Given data →

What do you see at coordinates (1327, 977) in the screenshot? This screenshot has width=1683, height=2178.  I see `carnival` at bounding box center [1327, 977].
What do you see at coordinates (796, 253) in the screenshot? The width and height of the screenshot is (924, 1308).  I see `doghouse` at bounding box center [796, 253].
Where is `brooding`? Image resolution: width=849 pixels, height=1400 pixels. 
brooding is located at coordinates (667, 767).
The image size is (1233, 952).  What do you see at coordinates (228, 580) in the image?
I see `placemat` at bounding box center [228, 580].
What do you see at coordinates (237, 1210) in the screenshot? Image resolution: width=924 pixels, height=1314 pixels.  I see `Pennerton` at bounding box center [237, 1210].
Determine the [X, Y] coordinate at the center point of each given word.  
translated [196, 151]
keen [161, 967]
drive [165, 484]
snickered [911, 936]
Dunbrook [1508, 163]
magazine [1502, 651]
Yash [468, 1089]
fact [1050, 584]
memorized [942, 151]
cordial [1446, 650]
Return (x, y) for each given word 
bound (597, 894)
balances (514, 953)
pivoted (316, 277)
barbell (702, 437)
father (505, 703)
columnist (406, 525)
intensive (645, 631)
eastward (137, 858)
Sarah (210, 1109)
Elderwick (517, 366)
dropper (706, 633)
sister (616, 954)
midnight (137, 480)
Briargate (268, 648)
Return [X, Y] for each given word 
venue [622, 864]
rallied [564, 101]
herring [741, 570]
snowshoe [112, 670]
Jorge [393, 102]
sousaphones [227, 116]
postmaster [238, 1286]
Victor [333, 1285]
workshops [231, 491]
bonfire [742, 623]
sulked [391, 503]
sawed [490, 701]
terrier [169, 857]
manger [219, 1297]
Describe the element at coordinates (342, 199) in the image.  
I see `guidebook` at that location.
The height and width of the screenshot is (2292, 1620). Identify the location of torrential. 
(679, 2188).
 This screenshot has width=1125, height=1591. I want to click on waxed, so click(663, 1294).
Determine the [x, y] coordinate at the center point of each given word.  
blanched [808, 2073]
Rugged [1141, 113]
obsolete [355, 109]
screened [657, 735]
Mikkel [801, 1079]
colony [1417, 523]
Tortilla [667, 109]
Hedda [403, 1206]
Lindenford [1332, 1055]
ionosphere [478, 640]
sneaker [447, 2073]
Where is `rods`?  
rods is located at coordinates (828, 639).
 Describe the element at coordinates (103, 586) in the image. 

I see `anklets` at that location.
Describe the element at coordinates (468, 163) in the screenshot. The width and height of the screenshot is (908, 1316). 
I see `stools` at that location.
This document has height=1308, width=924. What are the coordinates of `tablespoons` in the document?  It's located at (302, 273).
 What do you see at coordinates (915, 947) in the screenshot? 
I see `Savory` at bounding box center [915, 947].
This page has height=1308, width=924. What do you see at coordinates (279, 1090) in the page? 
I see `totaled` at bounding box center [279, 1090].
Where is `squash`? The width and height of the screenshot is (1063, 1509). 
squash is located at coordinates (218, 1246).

What the exercise asks →
Return the rows above from the one containing "What do you see at coordinates (237, 1210)" through the one containing "manger [219, 1297]", word for word, with both of those rows included.

Response to the task →
What do you see at coordinates (237, 1210) in the screenshot? Image resolution: width=924 pixels, height=1314 pixels.  I see `Pennerton` at bounding box center [237, 1210].
Determine the [X, Y] coordinate at the center point of each given word.  
translated [196, 151]
keen [161, 967]
drive [165, 484]
snickered [911, 936]
Dunbrook [1508, 163]
magazine [1502, 651]
Yash [468, 1089]
fact [1050, 584]
memorized [942, 151]
cordial [1446, 650]
Return (x, y) for each given word 
bound (597, 894)
balances (514, 953)
pivoted (316, 277)
barbell (702, 437)
father (505, 703)
columnist (406, 525)
intensive (645, 631)
eastward (137, 858)
Sarah (210, 1109)
Elderwick (517, 366)
dropper (706, 633)
sister (616, 954)
midnight (137, 480)
Briargate (268, 648)
Return [X, Y] for each given word 
venue [622, 864]
rallied [564, 101]
herring [741, 570]
snowshoe [112, 670]
Jorge [393, 102]
sousaphones [227, 116]
postmaster [238, 1286]
Victor [333, 1285]
workshops [231, 491]
bonfire [742, 623]
sulked [391, 503]
sawed [490, 701]
terrier [169, 857]
manger [219, 1297]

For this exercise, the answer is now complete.